What the exercise asks
Copy the lines below word for word, from the first one through the line containing "17: (177, 99)". Leave out the pictures.

Lines from a dataset:
★ ★ ★ ★ ★ ★ ★

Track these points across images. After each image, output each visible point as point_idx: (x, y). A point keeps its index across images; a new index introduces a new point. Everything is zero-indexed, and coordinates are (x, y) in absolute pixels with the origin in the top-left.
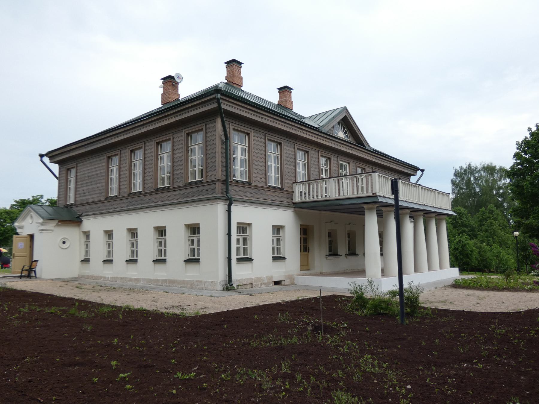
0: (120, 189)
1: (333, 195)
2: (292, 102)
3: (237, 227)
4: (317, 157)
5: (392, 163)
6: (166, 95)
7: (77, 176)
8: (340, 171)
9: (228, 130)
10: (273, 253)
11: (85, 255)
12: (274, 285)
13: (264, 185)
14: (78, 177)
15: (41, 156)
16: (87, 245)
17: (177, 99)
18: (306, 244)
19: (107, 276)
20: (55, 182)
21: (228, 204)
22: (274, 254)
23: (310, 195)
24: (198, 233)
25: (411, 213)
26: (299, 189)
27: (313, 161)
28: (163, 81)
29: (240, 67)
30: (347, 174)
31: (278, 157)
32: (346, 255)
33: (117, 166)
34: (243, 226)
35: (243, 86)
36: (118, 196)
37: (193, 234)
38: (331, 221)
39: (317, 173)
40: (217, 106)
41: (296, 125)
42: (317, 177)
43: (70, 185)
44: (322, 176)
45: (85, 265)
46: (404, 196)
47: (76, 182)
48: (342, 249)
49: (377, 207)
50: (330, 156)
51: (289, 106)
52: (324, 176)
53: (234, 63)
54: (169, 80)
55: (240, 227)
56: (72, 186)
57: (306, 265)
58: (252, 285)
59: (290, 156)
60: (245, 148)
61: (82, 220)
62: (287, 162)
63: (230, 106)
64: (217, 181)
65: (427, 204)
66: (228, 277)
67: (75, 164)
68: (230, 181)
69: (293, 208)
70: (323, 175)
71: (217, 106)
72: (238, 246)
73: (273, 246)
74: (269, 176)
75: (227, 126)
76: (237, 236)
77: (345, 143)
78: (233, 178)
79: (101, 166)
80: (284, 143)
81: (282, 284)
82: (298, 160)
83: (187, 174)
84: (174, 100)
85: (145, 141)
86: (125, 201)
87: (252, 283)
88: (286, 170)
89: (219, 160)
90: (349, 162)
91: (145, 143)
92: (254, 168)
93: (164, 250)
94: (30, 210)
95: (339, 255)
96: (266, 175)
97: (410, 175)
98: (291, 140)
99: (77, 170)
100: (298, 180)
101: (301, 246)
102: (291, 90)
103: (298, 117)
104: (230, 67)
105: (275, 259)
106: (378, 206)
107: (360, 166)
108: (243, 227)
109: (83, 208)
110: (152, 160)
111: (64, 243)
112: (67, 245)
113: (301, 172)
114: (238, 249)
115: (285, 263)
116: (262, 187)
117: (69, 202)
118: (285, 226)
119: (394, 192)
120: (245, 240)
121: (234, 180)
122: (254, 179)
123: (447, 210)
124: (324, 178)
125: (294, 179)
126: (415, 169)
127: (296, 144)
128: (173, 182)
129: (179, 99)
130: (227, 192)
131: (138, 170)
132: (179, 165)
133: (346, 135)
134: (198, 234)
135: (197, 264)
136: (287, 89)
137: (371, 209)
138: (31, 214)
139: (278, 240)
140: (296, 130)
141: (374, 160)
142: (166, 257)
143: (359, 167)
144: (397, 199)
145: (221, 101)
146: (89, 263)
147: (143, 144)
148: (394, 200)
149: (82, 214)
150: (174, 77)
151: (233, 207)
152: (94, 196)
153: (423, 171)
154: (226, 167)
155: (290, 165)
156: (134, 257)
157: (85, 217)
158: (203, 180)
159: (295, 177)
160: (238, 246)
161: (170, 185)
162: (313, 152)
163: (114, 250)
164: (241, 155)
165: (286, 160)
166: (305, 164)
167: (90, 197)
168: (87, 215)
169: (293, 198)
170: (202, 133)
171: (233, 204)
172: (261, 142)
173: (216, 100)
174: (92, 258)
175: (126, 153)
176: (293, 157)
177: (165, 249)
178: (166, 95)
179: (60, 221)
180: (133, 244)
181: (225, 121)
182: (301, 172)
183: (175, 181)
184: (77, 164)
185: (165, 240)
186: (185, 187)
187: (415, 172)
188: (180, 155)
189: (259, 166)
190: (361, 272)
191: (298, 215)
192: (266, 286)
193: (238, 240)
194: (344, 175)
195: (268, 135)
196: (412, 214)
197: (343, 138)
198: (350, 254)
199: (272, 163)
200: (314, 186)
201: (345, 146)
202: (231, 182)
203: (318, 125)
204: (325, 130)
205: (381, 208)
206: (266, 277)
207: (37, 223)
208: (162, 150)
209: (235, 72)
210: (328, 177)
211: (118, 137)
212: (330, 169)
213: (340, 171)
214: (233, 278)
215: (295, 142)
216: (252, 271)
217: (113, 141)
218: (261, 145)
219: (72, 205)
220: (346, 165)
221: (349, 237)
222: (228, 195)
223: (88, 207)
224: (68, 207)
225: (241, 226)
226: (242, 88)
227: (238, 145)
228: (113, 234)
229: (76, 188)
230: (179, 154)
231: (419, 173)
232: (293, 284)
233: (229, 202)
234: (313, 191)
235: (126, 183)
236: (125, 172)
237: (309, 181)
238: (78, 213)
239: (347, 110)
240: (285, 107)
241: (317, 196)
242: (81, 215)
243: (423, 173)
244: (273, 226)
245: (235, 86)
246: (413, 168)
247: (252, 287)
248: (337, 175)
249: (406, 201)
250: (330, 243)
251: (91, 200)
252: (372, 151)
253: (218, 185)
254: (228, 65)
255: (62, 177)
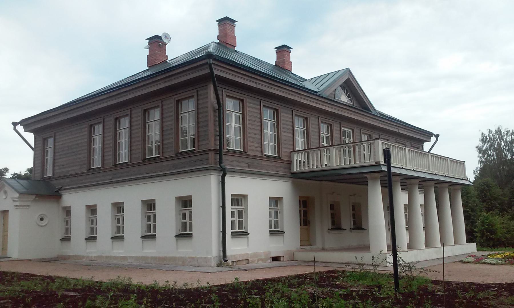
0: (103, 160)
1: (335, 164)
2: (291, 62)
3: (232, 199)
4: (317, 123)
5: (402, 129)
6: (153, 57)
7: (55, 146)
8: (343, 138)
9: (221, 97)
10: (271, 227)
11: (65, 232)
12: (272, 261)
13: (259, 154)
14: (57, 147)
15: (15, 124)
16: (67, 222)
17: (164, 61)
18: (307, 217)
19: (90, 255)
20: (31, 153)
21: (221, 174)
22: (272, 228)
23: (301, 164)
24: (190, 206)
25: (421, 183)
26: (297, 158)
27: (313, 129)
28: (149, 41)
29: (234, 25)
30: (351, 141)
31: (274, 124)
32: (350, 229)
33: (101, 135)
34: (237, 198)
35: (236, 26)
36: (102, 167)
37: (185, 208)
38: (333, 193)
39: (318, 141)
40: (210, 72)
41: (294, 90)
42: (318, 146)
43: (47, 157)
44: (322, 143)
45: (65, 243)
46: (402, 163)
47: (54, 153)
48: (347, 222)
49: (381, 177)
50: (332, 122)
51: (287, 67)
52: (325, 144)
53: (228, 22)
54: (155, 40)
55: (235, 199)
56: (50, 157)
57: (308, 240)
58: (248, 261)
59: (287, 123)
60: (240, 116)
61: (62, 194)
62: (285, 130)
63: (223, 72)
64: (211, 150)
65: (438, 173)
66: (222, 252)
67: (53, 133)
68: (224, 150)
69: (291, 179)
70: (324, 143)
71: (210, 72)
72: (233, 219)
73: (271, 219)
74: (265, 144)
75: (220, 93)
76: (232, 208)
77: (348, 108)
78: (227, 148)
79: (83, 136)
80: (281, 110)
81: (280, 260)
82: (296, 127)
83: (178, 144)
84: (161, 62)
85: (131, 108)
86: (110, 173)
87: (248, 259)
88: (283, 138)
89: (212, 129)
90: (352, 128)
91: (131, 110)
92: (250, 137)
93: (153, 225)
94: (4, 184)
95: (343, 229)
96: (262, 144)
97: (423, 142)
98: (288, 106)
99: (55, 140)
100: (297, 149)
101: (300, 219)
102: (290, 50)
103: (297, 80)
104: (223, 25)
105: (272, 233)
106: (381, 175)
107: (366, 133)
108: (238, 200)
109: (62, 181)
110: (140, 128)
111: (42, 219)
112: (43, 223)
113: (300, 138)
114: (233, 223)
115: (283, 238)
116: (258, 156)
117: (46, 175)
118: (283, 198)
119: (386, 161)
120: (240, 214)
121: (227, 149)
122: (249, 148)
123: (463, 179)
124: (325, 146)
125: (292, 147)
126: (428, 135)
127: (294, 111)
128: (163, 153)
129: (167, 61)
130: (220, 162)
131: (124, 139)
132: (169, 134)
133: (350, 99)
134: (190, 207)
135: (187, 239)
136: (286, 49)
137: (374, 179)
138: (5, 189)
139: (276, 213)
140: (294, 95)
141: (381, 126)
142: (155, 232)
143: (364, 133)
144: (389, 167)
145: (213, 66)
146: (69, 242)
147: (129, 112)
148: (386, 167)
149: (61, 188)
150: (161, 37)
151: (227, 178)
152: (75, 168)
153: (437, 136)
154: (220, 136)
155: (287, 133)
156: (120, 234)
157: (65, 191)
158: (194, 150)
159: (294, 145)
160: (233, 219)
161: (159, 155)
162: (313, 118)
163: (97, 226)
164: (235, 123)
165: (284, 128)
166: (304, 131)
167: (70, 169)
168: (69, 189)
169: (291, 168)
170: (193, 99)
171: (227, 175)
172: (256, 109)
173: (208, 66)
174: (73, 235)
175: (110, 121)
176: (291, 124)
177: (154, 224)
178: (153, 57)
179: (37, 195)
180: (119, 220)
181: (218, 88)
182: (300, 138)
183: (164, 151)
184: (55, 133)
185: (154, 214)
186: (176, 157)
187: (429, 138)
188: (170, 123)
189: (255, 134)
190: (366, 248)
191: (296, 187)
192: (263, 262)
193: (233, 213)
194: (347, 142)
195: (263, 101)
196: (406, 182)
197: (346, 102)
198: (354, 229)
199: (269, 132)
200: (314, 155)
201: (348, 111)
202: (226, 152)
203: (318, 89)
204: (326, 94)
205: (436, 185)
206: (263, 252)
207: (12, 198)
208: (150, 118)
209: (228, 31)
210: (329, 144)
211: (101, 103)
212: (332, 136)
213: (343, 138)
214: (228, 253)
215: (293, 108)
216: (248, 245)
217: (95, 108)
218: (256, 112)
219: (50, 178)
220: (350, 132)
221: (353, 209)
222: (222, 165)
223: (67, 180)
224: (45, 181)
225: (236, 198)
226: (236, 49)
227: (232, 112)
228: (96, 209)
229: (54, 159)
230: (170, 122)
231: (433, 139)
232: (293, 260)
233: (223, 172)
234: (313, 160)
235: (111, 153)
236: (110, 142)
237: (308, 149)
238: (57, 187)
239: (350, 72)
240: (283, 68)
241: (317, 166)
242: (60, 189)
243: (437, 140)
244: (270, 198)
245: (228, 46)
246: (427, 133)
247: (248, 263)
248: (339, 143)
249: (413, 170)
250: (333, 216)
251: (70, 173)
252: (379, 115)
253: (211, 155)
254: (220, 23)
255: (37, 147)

★ ★ ★ ★ ★ ★ ★

Solution to this exercise
Track these points across images. After each image, output each visible point as point_idx: (x, y). A point keeps its index across images; a new index introduces a new point. Everything is zero-indexed, and coordinates are (x, y) in absolute pixels with the origin in the top-left.
0: (120, 189)
1: (333, 195)
2: (292, 102)
3: (237, 227)
4: (317, 157)
5: (392, 163)
6: (166, 95)
7: (77, 176)
8: (340, 171)
9: (228, 130)
10: (273, 253)
11: (85, 255)
12: (274, 285)
13: (264, 185)
14: (78, 177)
15: (41, 156)
16: (87, 245)
17: (177, 99)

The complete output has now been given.